START EXTRACTED RECORDS

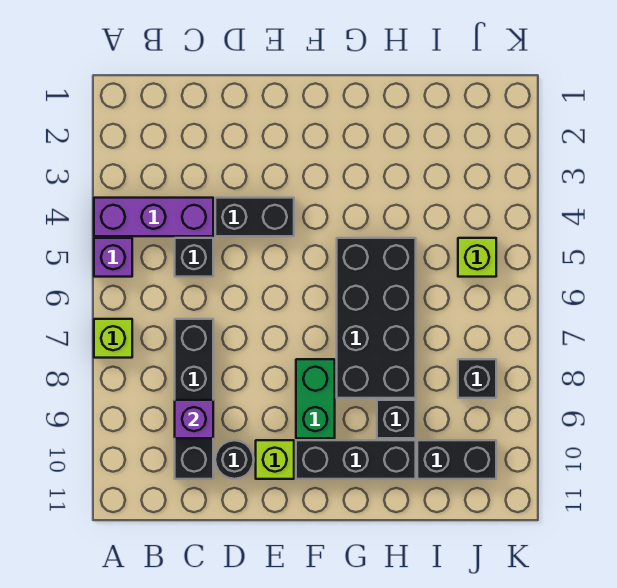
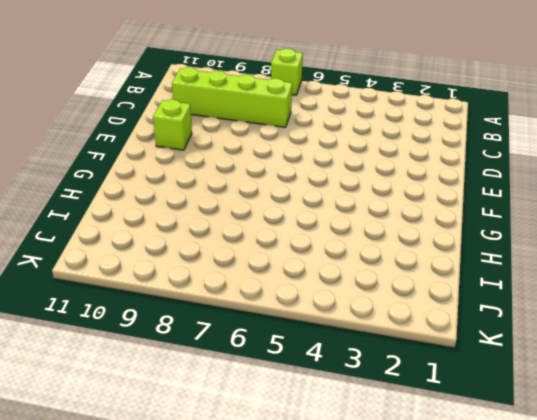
lime brick C7:C10 level 1 -> black brick C7:C10 level 1
none -> purple brick A4:C4 level 1
none -> purple brick A5 level 1
none -> black brick C5 level 1

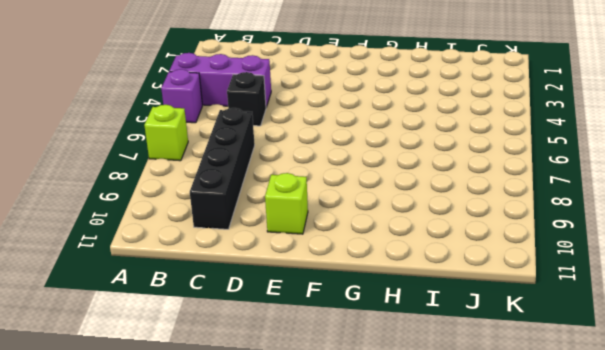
none -> black brick D4:E4 level 1
none -> black round brick D10 level 1
none -> green brick F8:F9 level 1

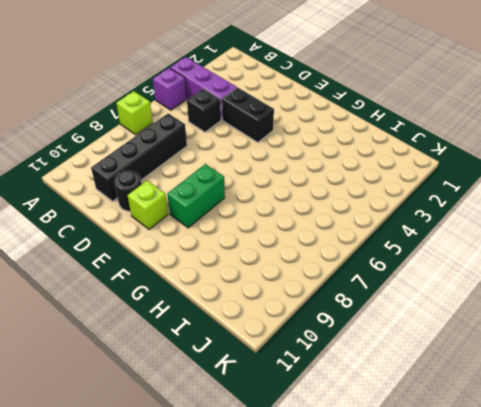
none -> black brick F10:H10 level 1
none -> black brick G5:H8 level 1
none -> black brick H9 level 1

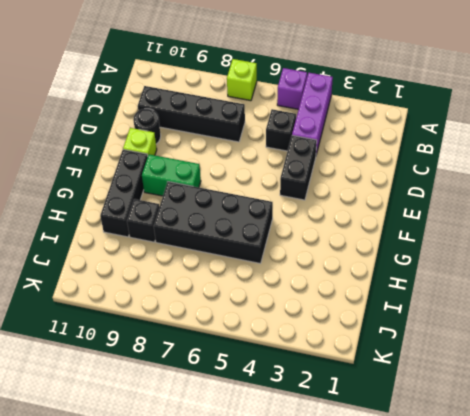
none -> black brick I10:J10 level 1
none -> lime brick J5 level 1
none -> black brick J8 level 1

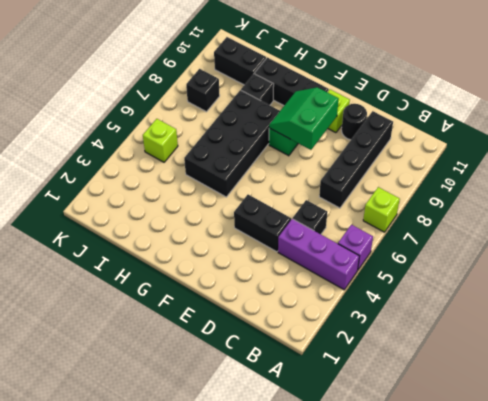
green slope E8:F9 level 2 top E -> none
none -> purple brick C9 level 2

END EXTRACTED RECORDS

In the listing above, find the line with "none -> purple brick A4:C4 level 1" and the line with "none -> black brick F10:H10 level 1". Copy both of them and every line between, exactly, but not the pictures.

none -> purple brick A4:C4 level 1
none -> purple brick A5 level 1
none -> black brick C5 level 1

none -> black brick D4:E4 level 1
none -> black round brick D10 level 1
none -> green brick F8:F9 level 1

none -> black brick F10:H10 level 1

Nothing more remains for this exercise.